> _EXERCISE_
Your answer must be an exact copy of the records below, minus the pictures.
______
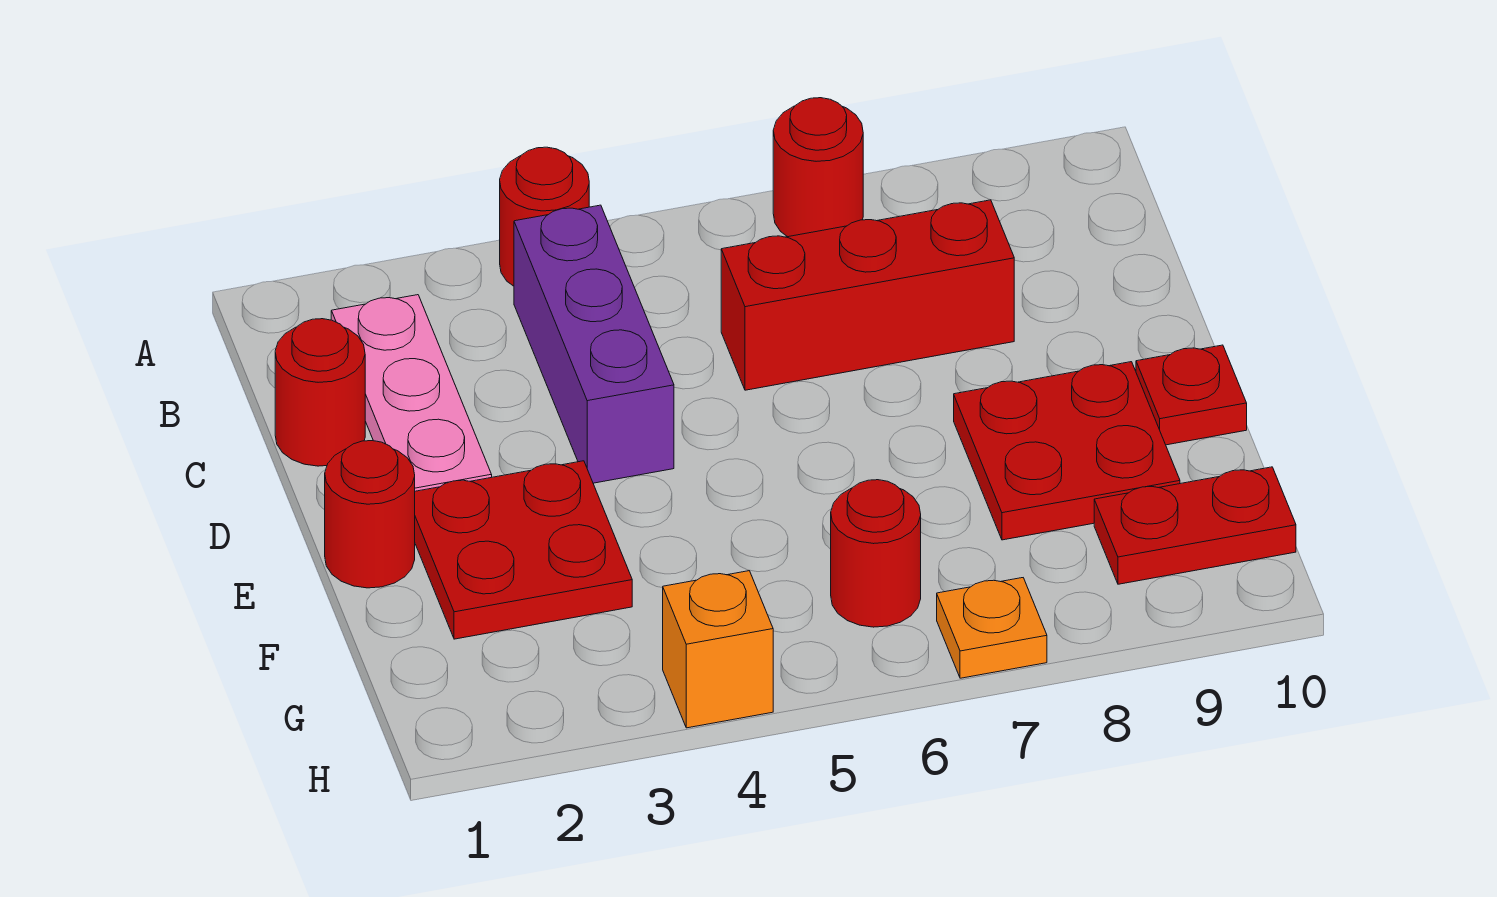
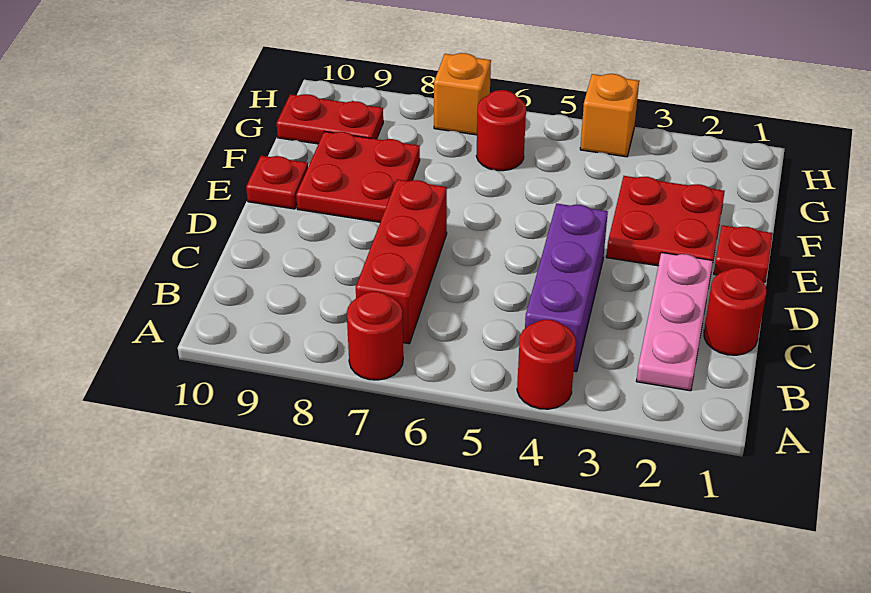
red brick C6:C8 level 1 -> red brick B7:D7 level 1
red round brick E1 level 1 -> red plate E1 level 1
orange plate H7 level 1 -> orange brick H7 level 1

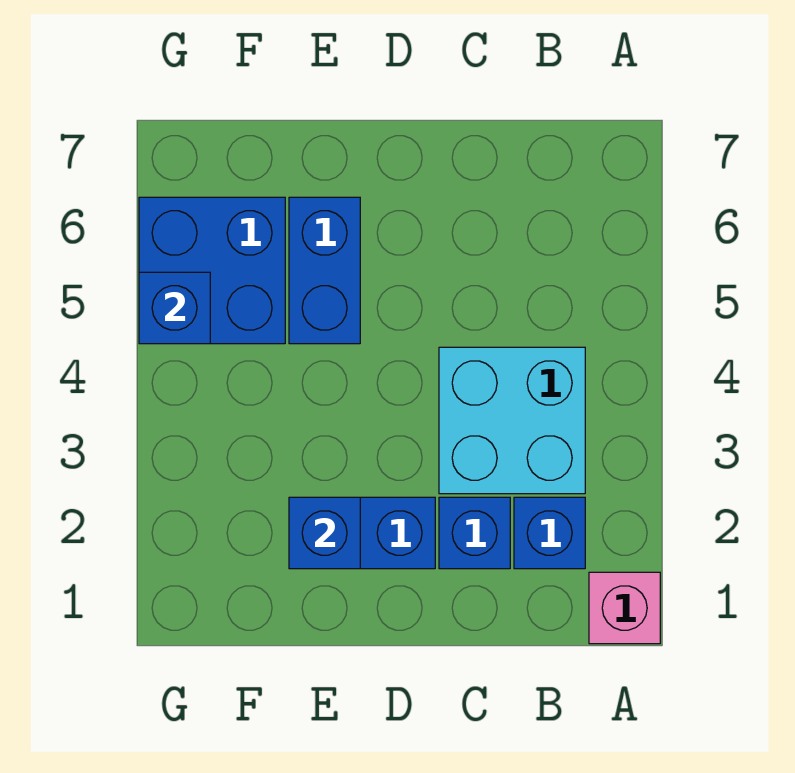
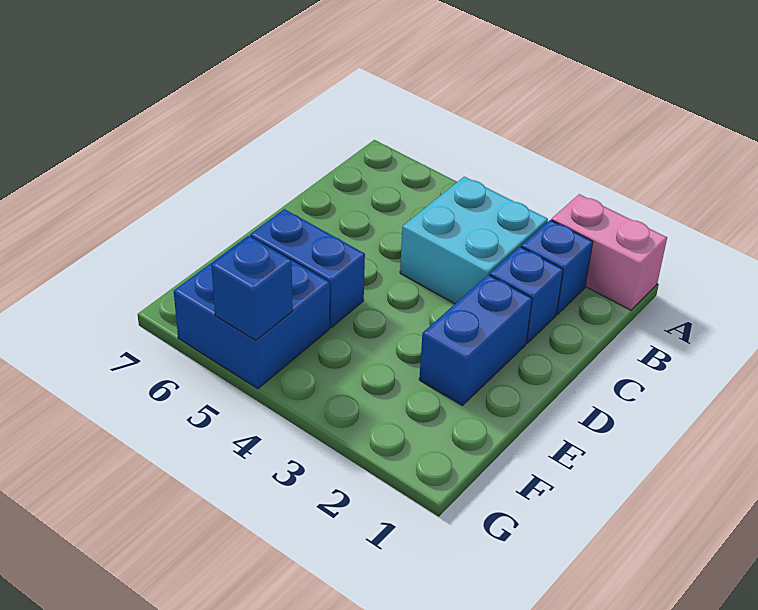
pink brick A1 level 1 -> pink brick A1:A2 level 1
blue brick E2 level 2 -> none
______
> _ANSWER SPACE_
red brick C6:C8 level 1 -> red brick B7:D7 level 1
red round brick E1 level 1 -> red plate E1 level 1
orange plate H7 level 1 -> orange brick H7 level 1

pink brick A1 level 1 -> pink brick A1:A2 level 1
blue brick E2 level 2 -> none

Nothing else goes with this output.